» **What the task asks**
Without the pictures, print the lines running from the beginning of the material to the line containing "none -> brown brick A1 level 3", both ends included.
........
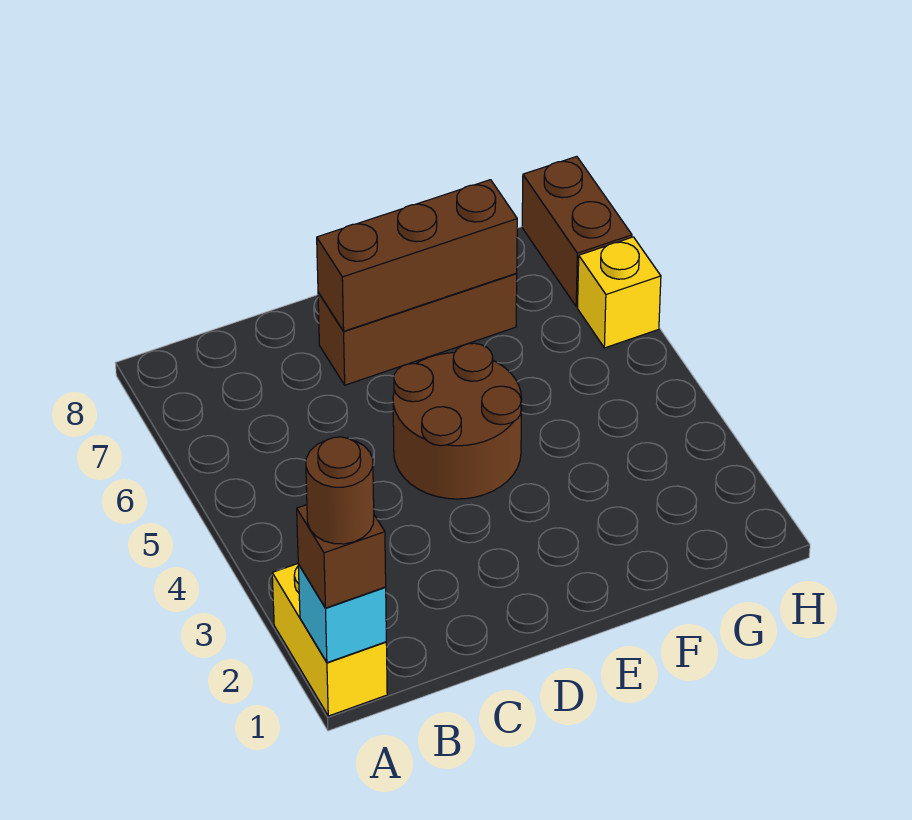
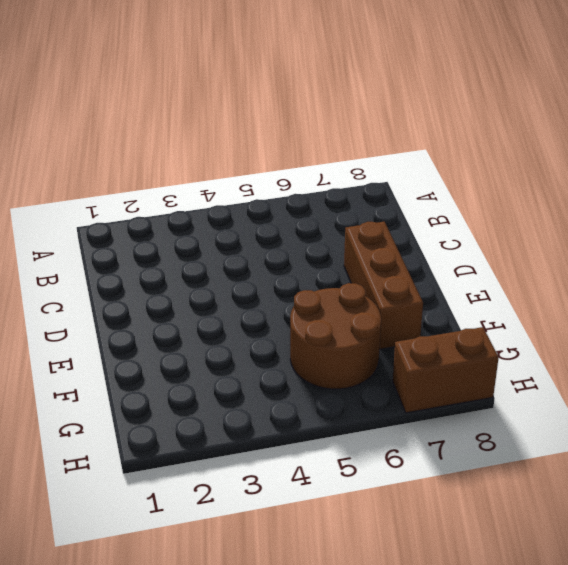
brown round brick F5:G6 level 1 -> brown round brick D4:E5 level 1
none -> yellow brick A1:A2 level 1
none -> yellow brick H6 level 1

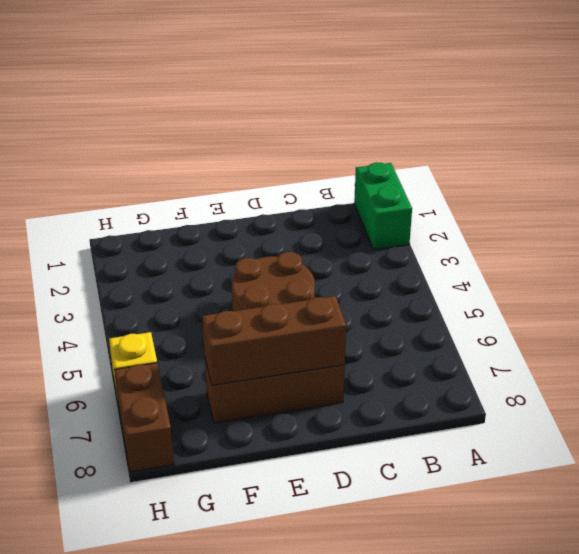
green brick A1:A2 level 1 -> yellow brick A1:A2 level 1
none -> cyan brick A1 level 2
none -> brown brick A1 level 3

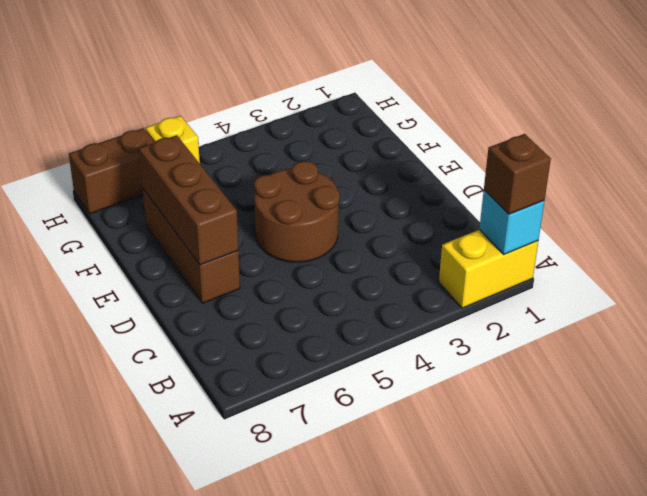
none -> brown round brick A1 level 4

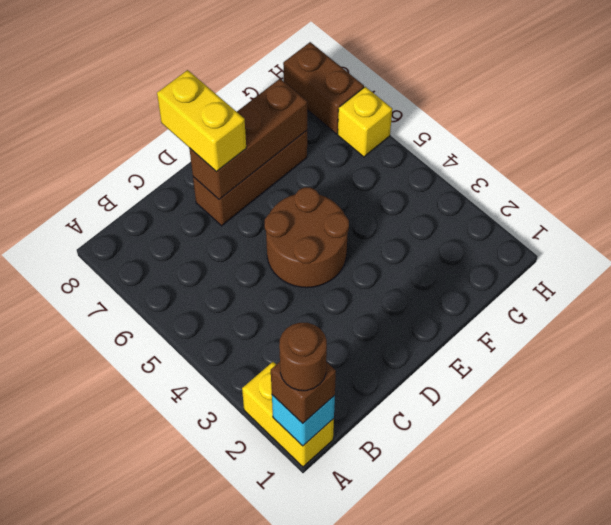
yellow brick D7:D8 level 3 -> none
........
» **Solved problem**
brown round brick F5:G6 level 1 -> brown round brick D4:E5 level 1
none -> yellow brick A1:A2 level 1
none -> yellow brick H6 level 1

green brick A1:A2 level 1 -> yellow brick A1:A2 level 1
none -> cyan brick A1 level 2
none -> brown brick A1 level 3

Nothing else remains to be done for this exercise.